Scene image comparisons
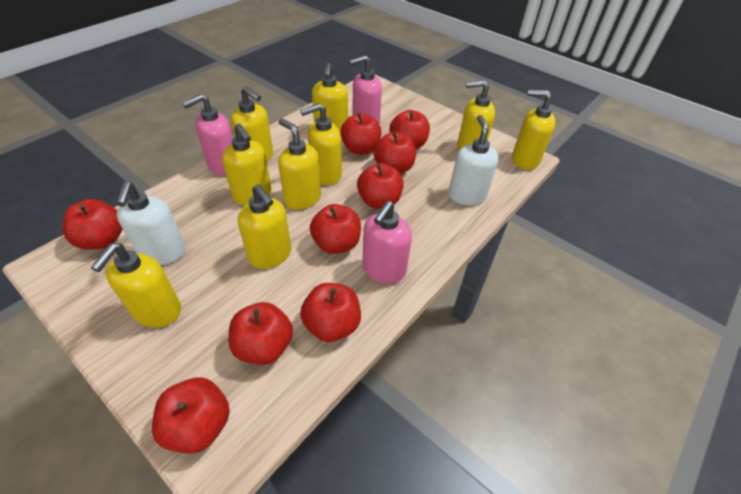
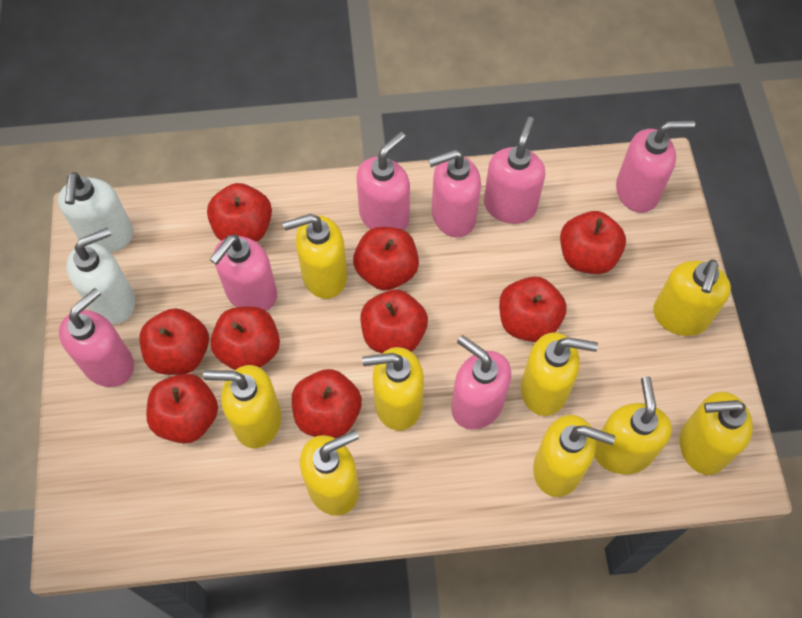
pink soap dispenser: 3 -> 7

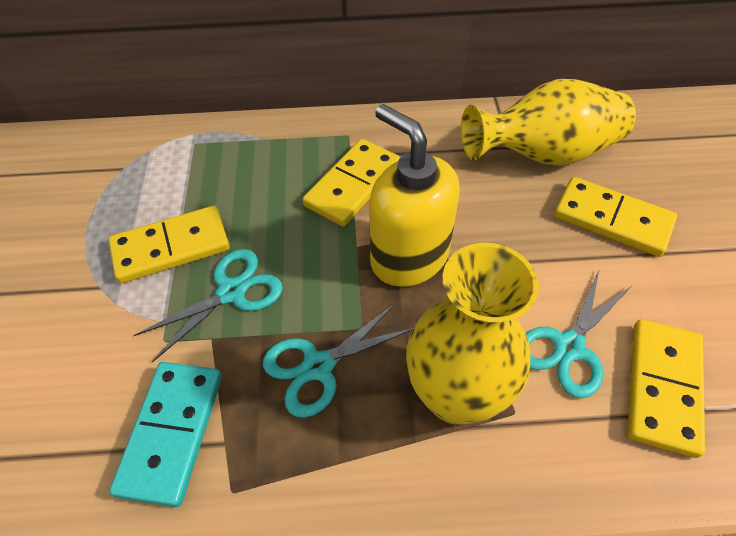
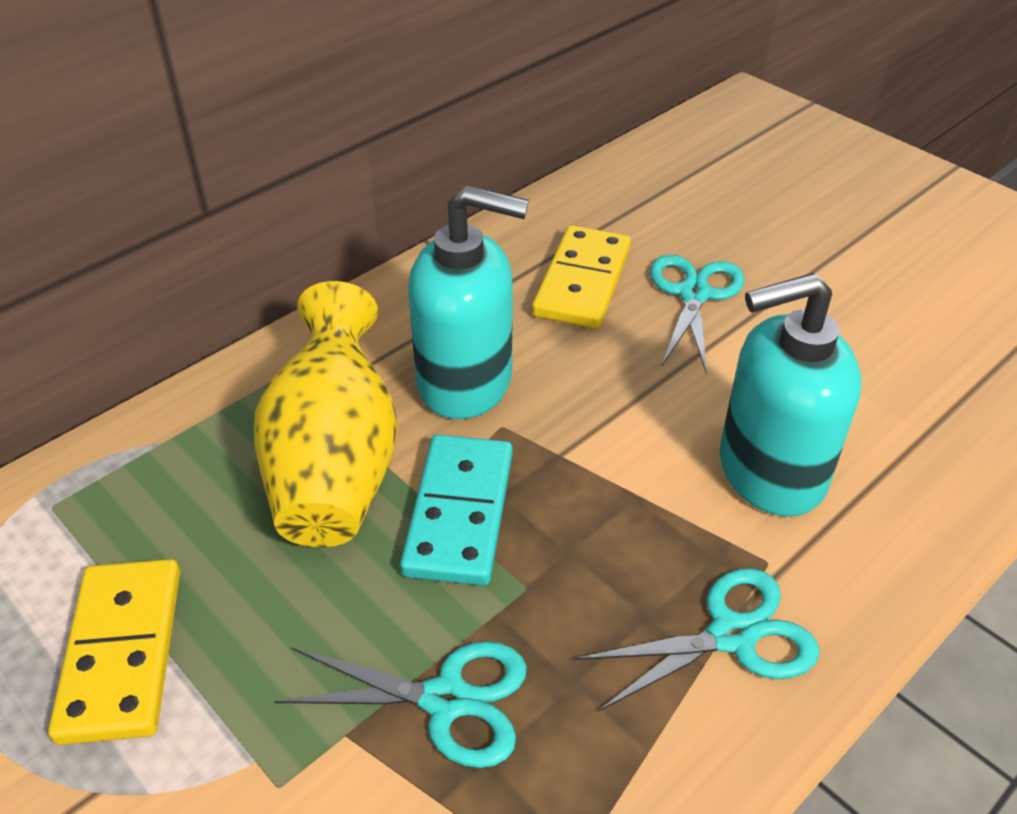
turquoise soap dispenser: 0 -> 2
yellow domino: 4 -> 2
yellow soap dispenser: 1 -> 0
yellow vase: 2 -> 1

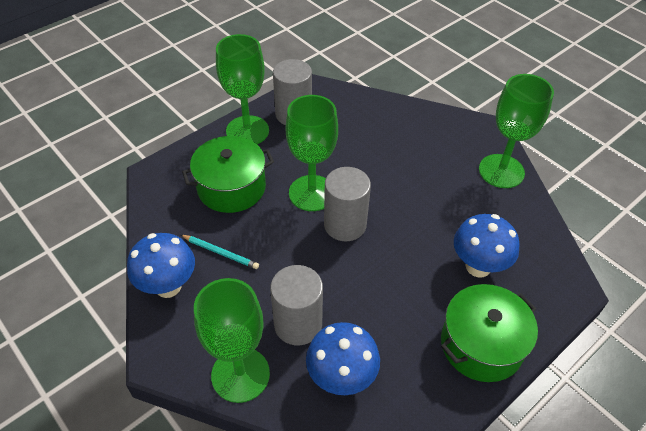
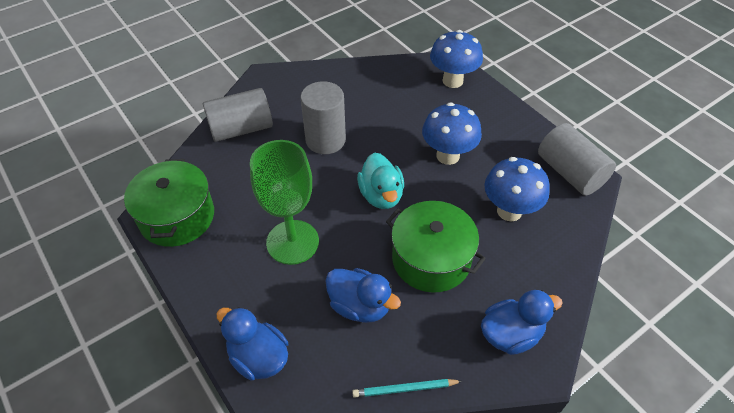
blue duck: 0 -> 3
green goblet: 4 -> 1
turquoise duck: 0 -> 1

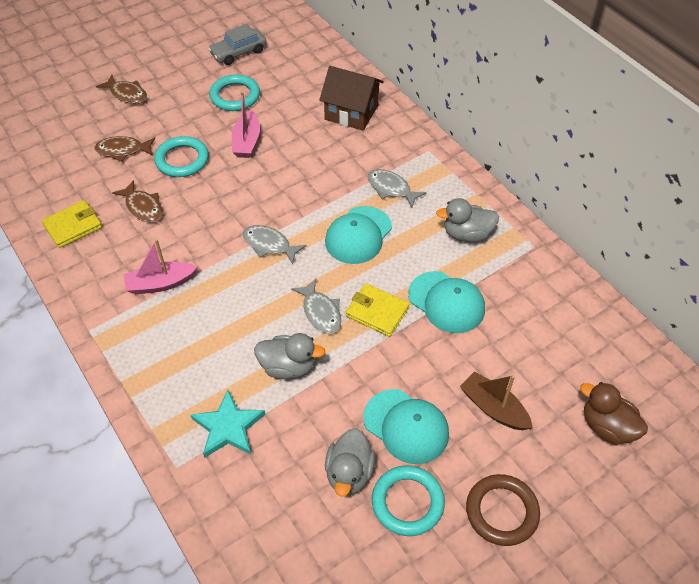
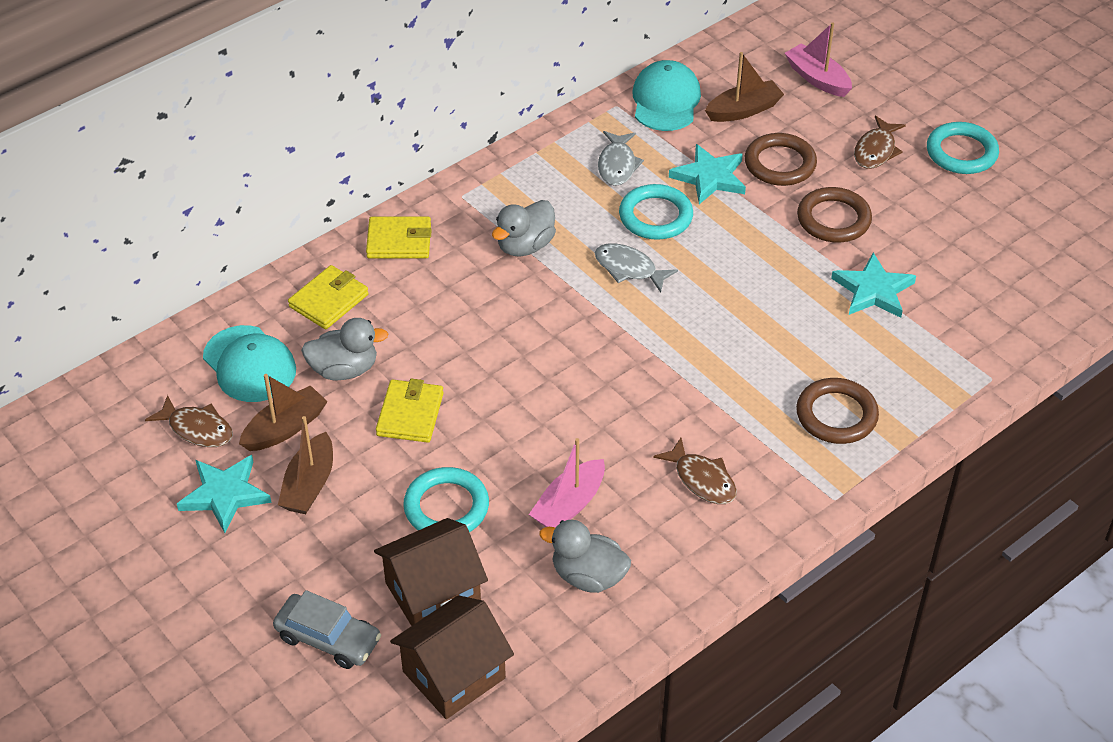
brown boat: 1 -> 3
brown duck: 1 -> 0
brown house: 1 -> 2
brown ring: 1 -> 3
grey fish: 3 -> 2
turquoise cap: 3 -> 2
turquoise star: 1 -> 3
yellow wallet: 2 -> 3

- **REQUIRED ACTION**
Look through the entries and return every line where "duck" appears.

- **ANSWER SECTION**
blue duck: 0 -> 3
turquoise duck: 0 -> 1
brown duck: 1 -> 0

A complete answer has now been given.